## WORK TO COMPLETE:
Scan the records below for the string "purple" and return every line where it appears.

Image sets with object changes
+ + + + + + +

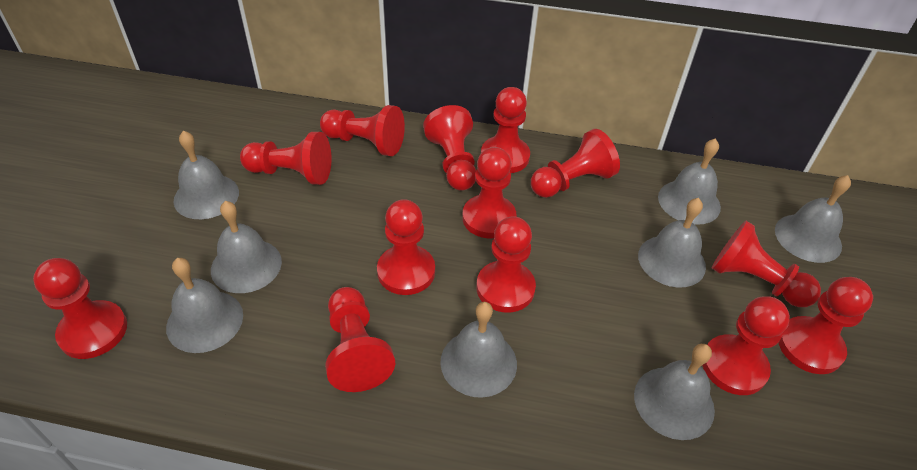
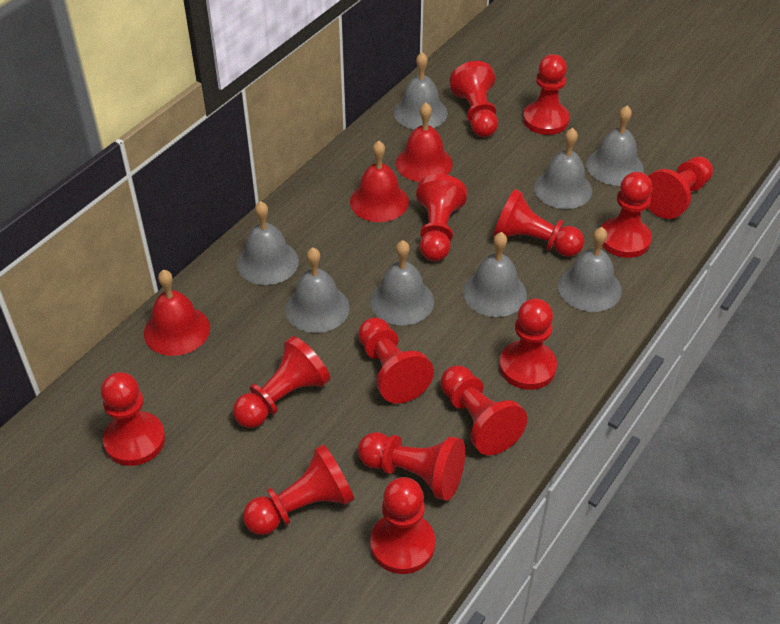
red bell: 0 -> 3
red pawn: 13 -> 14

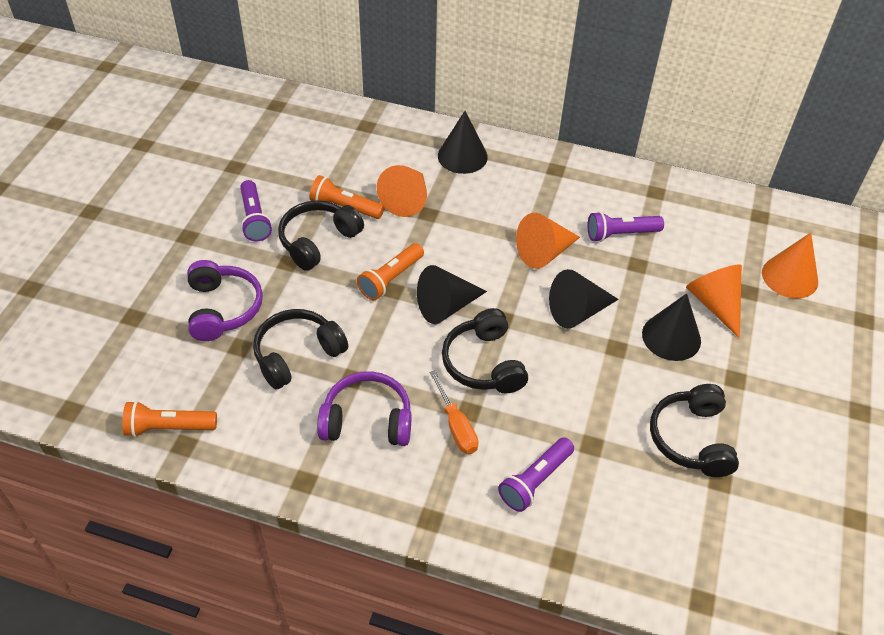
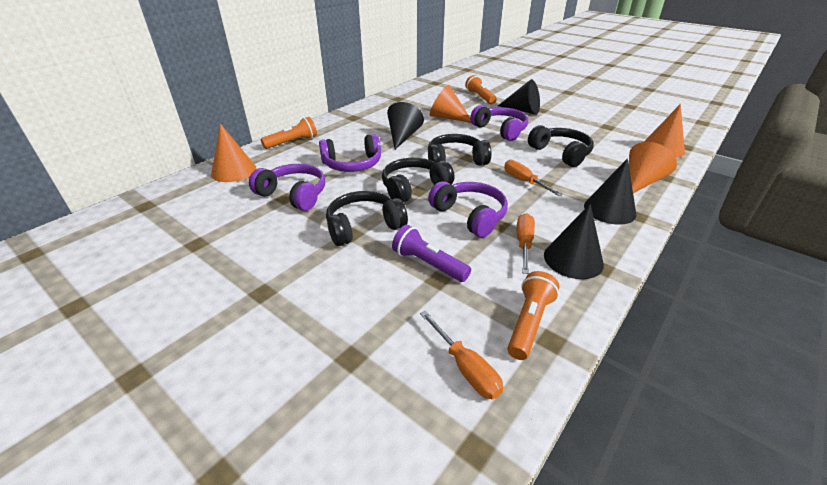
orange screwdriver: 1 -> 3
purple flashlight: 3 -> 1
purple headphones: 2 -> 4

+ + + + + + +

## ANSWER FOR THIS EXERCISE:
purple flashlight: 3 -> 1
purple headphones: 2 -> 4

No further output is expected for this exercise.